» EXERCISE
Please return, with no alterations, the lines below from the very first through the one that contains "turned: heart (orange)".

» Spatial reasoning data
::::

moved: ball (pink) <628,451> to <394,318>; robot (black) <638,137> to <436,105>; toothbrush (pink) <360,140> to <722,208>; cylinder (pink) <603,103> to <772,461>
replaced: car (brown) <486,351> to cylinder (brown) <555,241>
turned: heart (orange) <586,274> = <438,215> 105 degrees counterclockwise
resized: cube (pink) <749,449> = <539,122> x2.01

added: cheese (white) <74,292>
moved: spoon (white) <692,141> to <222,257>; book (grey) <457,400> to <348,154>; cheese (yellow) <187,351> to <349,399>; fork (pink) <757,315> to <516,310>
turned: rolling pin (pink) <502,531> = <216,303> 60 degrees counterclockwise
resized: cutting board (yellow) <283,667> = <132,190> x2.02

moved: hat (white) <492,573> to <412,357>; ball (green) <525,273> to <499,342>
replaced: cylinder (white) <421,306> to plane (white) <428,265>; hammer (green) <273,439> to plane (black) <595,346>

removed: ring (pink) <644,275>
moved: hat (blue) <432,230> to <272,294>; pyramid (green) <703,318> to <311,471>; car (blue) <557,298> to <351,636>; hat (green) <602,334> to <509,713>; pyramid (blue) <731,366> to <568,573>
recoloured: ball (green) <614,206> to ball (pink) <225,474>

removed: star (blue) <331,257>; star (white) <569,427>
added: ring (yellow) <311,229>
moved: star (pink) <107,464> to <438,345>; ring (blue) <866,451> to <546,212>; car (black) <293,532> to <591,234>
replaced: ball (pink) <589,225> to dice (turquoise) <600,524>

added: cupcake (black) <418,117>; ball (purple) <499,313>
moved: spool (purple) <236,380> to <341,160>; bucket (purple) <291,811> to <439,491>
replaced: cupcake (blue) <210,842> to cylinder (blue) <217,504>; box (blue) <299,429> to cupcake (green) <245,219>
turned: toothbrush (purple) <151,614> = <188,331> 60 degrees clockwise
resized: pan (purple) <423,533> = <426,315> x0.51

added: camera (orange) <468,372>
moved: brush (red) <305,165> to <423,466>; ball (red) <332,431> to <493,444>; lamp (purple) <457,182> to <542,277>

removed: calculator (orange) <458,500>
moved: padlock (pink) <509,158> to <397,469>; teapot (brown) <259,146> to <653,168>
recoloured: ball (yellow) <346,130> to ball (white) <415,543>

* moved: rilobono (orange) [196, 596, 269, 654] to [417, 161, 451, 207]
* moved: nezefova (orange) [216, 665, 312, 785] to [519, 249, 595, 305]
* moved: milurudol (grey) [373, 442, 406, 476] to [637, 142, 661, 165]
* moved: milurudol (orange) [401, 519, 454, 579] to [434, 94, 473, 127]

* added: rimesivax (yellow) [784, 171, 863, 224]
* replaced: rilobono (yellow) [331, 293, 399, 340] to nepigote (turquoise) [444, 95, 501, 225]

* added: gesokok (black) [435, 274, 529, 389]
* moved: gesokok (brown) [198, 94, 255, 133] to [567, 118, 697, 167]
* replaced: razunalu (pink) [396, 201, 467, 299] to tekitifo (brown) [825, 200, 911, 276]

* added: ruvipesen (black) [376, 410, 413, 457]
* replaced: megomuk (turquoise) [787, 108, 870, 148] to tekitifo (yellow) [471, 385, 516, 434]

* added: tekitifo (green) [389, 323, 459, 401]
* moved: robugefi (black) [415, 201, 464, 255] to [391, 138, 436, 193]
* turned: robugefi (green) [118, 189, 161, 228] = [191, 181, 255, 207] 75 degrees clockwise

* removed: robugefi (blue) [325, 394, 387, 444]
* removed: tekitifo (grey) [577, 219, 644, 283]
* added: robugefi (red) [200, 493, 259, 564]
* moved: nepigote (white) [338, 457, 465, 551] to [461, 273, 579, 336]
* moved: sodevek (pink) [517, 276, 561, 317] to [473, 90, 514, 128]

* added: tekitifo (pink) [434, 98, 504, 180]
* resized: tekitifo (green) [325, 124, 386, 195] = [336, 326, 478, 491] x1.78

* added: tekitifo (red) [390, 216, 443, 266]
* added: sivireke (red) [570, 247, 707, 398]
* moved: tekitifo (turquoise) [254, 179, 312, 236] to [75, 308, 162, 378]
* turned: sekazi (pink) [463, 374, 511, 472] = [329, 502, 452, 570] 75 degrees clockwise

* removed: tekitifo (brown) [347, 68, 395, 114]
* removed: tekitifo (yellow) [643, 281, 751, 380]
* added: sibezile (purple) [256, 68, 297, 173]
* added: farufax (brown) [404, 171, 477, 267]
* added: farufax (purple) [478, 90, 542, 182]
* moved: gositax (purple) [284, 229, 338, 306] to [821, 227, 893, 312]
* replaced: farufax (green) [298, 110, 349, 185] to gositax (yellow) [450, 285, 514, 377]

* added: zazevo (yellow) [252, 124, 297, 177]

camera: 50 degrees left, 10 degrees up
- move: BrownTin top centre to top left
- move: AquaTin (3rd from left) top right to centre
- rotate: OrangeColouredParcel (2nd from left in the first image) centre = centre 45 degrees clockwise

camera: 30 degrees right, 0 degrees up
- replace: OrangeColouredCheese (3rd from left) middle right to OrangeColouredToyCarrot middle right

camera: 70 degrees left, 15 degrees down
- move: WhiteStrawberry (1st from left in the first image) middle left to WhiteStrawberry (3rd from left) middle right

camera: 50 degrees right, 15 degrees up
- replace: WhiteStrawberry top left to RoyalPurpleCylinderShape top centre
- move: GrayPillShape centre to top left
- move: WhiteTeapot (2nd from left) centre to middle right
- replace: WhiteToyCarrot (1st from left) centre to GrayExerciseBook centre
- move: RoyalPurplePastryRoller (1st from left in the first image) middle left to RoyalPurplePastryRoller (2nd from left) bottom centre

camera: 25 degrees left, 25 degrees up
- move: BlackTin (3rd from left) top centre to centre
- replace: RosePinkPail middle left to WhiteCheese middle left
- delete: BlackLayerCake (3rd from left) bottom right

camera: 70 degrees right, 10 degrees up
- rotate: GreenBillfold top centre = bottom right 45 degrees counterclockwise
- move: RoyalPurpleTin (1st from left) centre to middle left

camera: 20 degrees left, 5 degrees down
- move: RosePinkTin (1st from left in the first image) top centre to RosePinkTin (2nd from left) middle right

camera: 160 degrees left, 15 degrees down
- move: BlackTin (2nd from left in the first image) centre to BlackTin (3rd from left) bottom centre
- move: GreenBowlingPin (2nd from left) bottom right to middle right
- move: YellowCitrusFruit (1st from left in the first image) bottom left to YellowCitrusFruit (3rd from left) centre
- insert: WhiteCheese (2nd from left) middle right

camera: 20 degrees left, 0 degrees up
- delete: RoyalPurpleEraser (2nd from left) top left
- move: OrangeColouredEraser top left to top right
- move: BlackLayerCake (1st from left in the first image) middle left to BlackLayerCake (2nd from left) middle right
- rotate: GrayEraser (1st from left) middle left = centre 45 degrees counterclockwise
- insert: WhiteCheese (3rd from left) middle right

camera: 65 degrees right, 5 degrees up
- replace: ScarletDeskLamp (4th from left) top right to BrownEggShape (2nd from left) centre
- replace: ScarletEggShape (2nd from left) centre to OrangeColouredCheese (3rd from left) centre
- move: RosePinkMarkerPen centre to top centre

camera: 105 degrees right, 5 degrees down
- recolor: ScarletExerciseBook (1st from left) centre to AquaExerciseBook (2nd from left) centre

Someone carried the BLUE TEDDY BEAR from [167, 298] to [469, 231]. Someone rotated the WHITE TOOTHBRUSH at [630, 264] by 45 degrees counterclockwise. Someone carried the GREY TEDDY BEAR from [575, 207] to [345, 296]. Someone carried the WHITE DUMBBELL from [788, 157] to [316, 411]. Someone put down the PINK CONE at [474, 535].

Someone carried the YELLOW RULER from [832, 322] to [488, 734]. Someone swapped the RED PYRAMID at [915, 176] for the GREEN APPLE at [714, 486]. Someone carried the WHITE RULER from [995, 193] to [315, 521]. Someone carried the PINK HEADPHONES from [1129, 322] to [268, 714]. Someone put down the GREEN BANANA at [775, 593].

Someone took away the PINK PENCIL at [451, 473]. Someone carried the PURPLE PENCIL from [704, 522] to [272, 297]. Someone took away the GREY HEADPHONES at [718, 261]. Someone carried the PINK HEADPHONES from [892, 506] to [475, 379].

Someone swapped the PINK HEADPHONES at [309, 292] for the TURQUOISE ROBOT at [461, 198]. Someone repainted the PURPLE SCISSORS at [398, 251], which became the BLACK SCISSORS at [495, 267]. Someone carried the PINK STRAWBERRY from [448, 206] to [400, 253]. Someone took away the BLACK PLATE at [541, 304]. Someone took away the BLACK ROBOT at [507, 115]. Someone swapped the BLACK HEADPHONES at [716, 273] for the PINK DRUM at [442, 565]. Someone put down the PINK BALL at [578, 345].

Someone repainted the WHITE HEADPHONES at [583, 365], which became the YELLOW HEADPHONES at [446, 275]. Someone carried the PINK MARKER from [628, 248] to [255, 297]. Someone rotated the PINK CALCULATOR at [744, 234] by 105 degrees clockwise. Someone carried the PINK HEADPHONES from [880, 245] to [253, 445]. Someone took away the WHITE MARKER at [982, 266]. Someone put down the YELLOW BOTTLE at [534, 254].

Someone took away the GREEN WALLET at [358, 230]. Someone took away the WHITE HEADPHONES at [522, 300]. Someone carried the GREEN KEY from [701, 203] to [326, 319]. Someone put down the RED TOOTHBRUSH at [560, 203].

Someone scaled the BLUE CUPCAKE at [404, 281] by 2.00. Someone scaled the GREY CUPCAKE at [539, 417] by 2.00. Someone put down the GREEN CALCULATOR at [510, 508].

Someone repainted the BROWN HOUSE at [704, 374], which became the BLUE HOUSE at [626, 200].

::::

» THE COMPLETED TASK
moved: ball (pink) <628,451> to <394,318>; robot (black) <638,137> to <436,105>; toothbrush (pink) <360,140> to <722,208>; cylinder (pink) <603,103> to <772,461>
replaced: car (brown) <486,351> to cylinder (brown) <555,241>
turned: heart (orange) <586,274> = <438,215> 105 degrees counterclockwise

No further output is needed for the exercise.